#### HOW TO COMPLETE THIS TASK
Count how many lines in the data hold "first". Only the number.

#### SUPPLIED ENTRIES
· · · ·

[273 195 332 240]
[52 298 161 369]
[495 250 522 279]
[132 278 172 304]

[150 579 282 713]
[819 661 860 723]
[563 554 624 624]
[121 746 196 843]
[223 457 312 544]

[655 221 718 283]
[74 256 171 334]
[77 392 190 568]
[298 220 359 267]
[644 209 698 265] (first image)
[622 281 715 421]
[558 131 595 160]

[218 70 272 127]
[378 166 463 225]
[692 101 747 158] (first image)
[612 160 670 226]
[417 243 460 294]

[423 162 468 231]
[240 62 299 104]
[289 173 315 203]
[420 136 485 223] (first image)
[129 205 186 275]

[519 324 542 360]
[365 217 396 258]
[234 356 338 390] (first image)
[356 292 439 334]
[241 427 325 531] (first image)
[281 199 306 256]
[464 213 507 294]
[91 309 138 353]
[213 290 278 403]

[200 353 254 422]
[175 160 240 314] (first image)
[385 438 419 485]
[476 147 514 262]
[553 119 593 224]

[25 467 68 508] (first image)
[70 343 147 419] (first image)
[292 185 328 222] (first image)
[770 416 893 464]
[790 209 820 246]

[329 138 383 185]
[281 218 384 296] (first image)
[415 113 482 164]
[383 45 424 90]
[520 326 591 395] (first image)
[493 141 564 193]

· · · ·

#### WRITTEN REPLY
11